To do >> Please set down the line that contains "U8: XNOR CD4077" and every line below it through the last, exactly as written, with no other lines.
*** Block opens ***
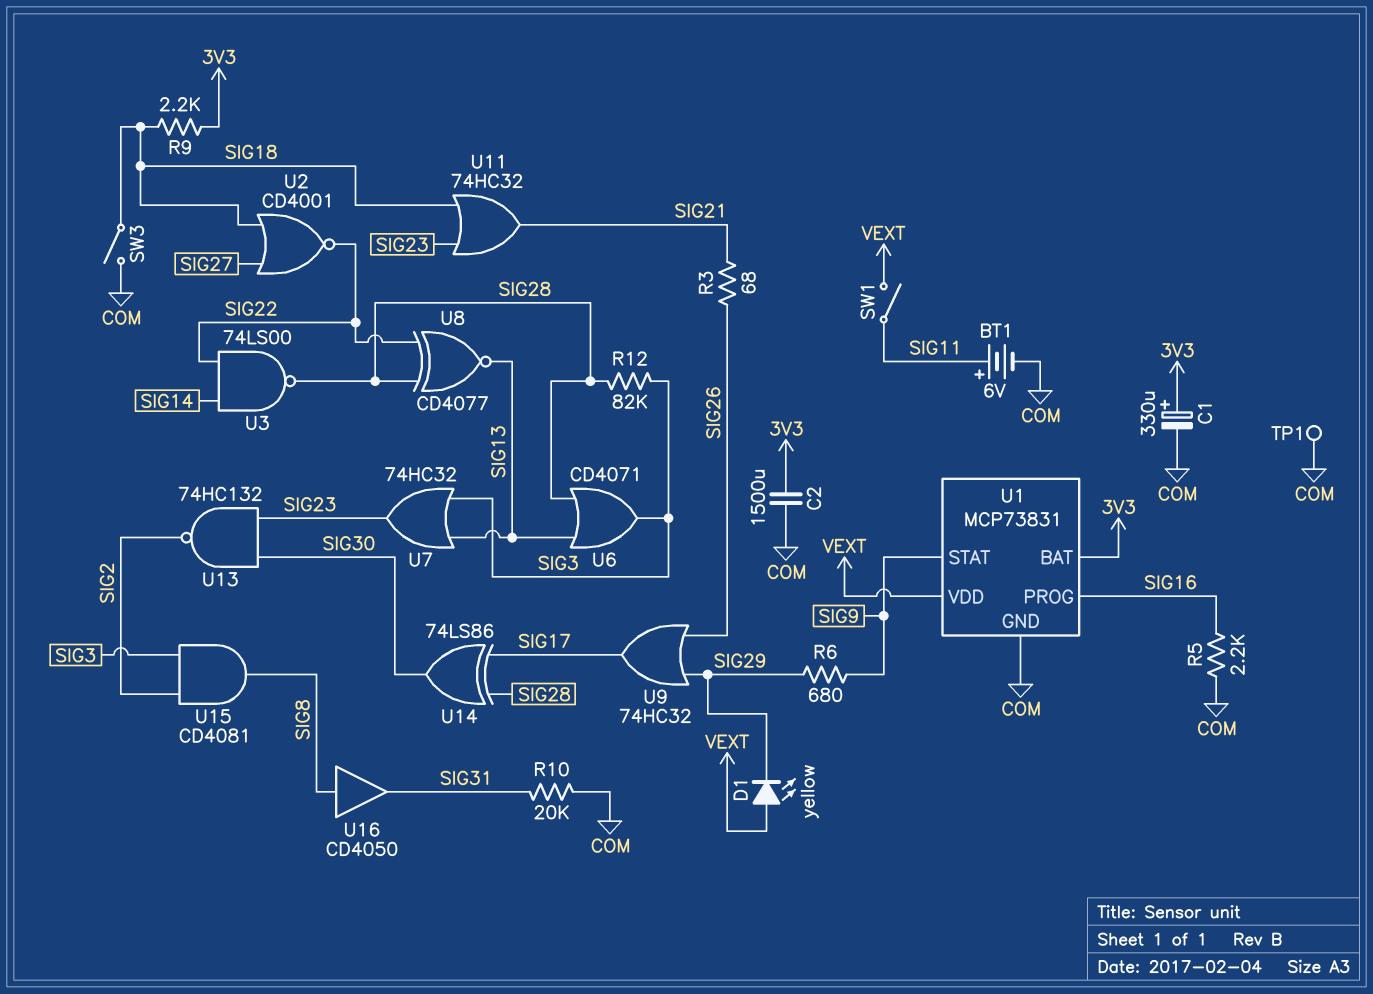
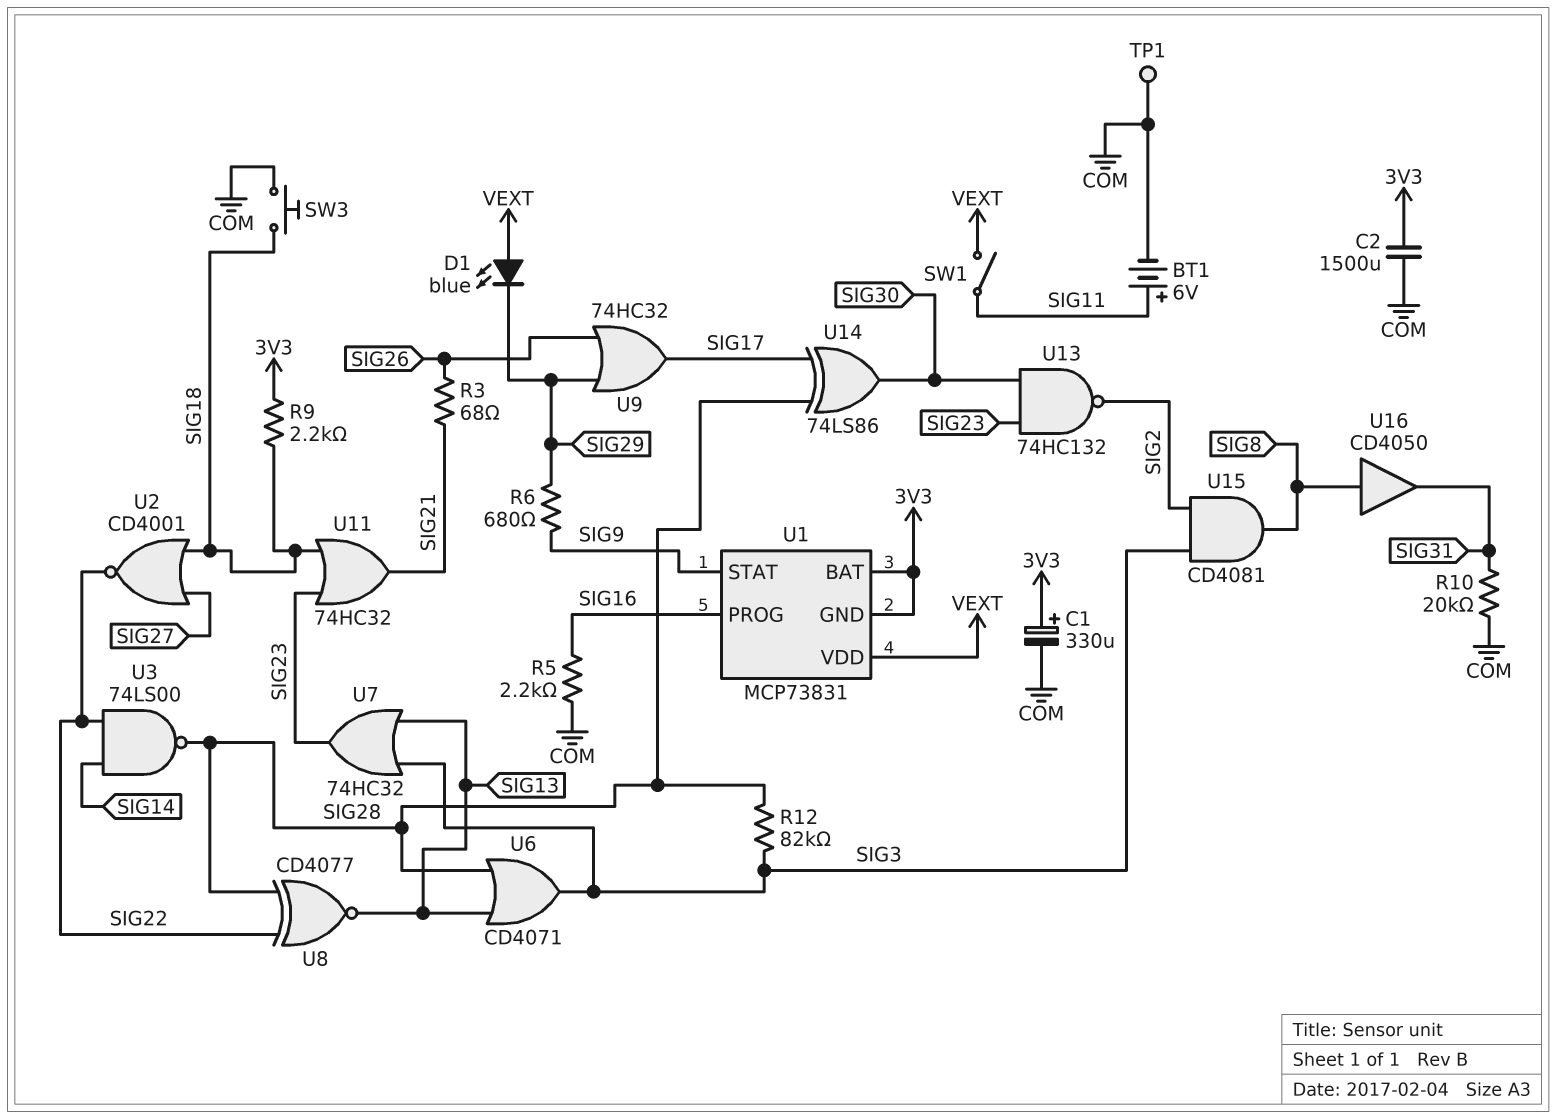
D1: LED yellow (A VEXT, K SIG29) -> LED blue (A VEXT, K SIG29)
SW3: switch (COM, SIG18) -> button (COM, SIG18)
U1 pin GND: COM -> 3V3

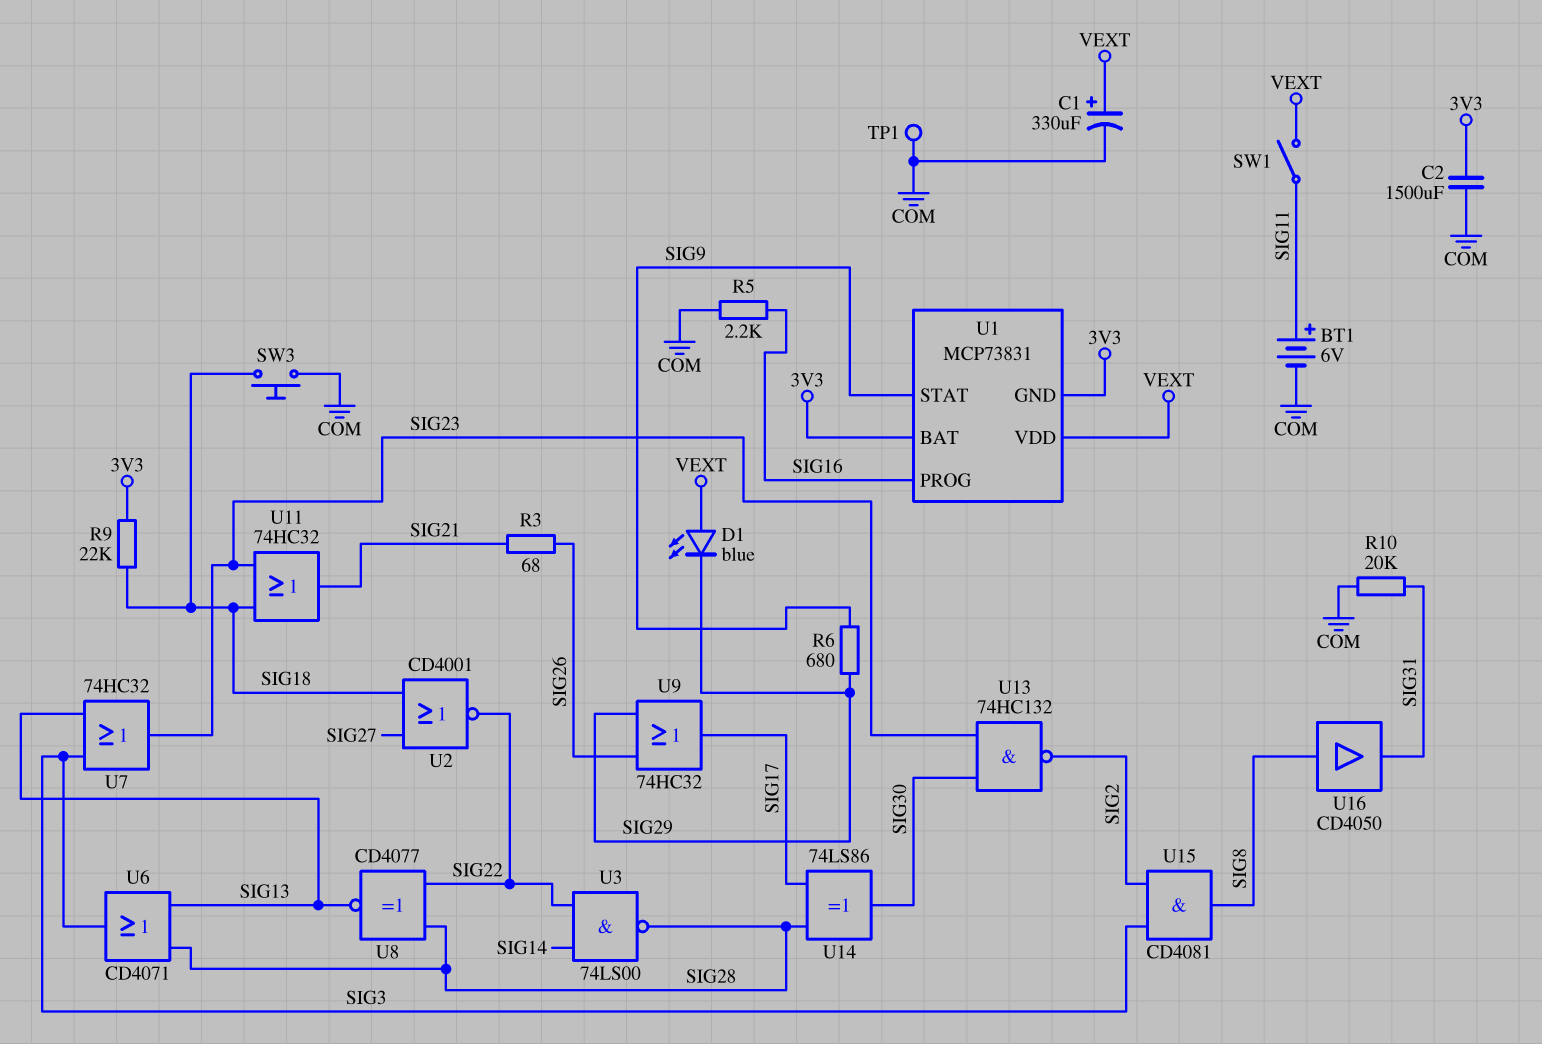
C1: 330uF (plus 3V3, minus COM) -> 330uF (plus VEXT, minus COM)
R9: 2.2k (3V3, SIG18) -> 22k (3V3, SIG18)
R12: 82k (SIG3, SIG28) -> none

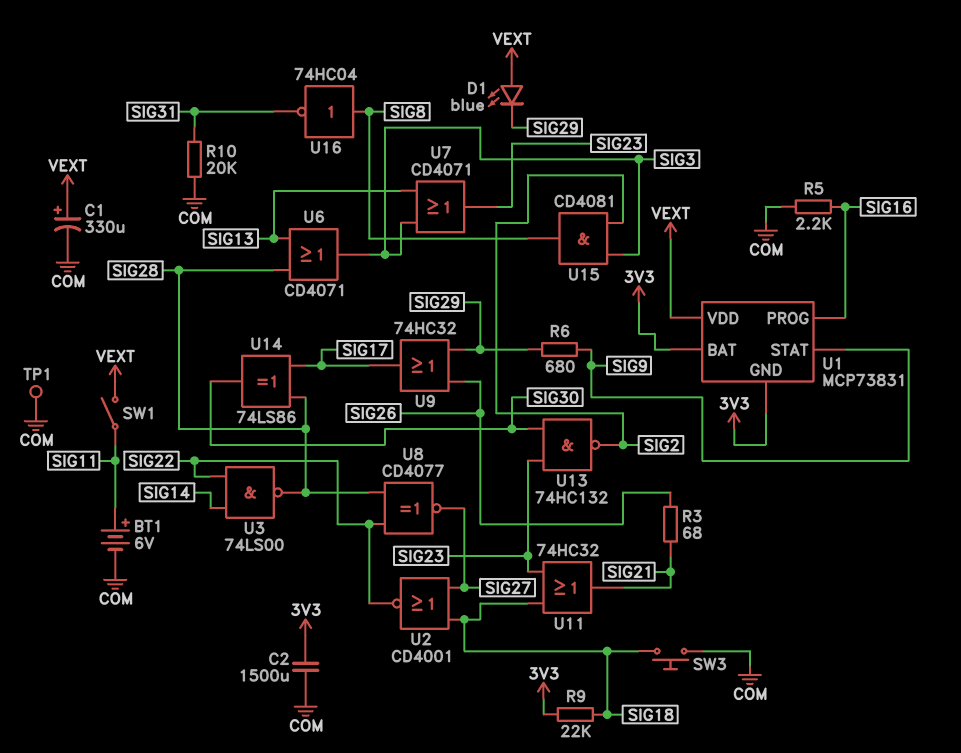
U7: OR 74HC32 (in SIG3, in SIG13, out SIG23) -> OR CD4071 (in SIG3, in SIG13, out SIG23)
U8: XNOR CD4077 (in SIG22, in SIG28, out SIG13) -> XNOR CD4077 (in SIG22, in SIG28, out SIG27)
U16: buffer CD4050 (in SIG8, out SIG31) -> NOT 74HC04 (in SIG8, out SIG31)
*** Block closes ***
Solution to the problem >>
U8: XNOR CD4077 (in SIG22, in SIG28, out SIG13) -> XNOR CD4077 (in SIG22, in SIG28, out SIG27)
U16: buffer CD4050 (in SIG8, out SIG31) -> NOT 74HC04 (in SIG8, out SIG31)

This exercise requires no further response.